RECORDED INFORMATION below:

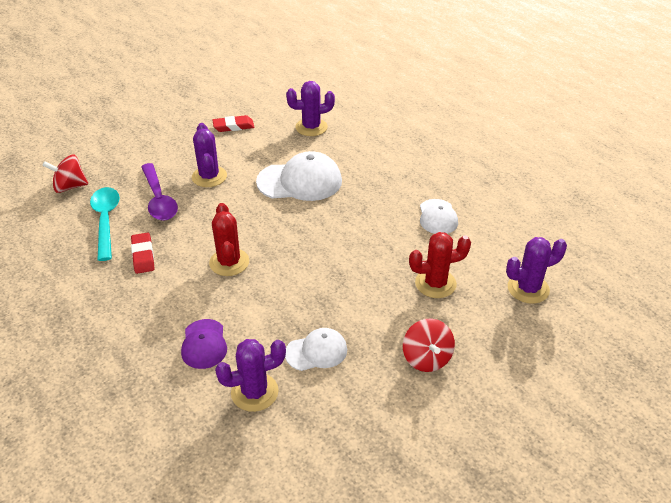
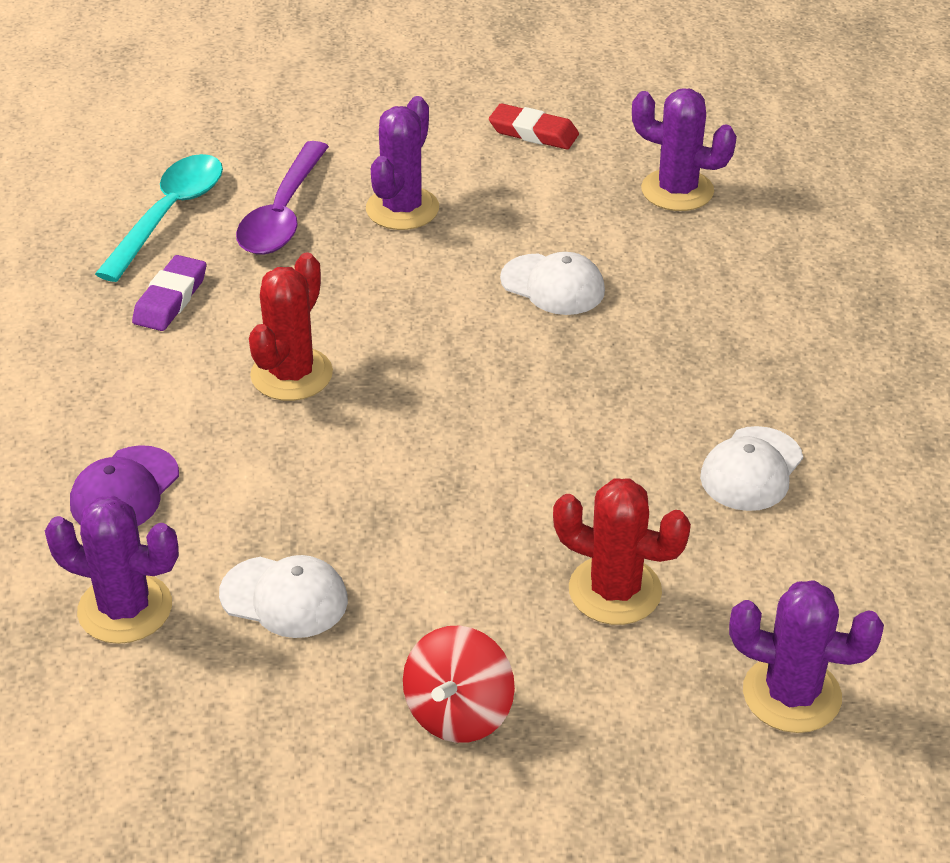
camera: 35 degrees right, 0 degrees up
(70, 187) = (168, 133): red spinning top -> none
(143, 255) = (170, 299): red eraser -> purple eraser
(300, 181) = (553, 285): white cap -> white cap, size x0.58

End of RECORDED INFORMATION.

WHAT YOU SHOULD DO:
The expected output is the full data above, reproduced exactly with no images.

WORKED SOLUTION:
camera: 35 degrees right, 0 degrees up
(70, 187) = (168, 133): red spinning top -> none
(143, 255) = (170, 299): red eraser -> purple eraser
(300, 181) = (553, 285): white cap -> white cap, size x0.58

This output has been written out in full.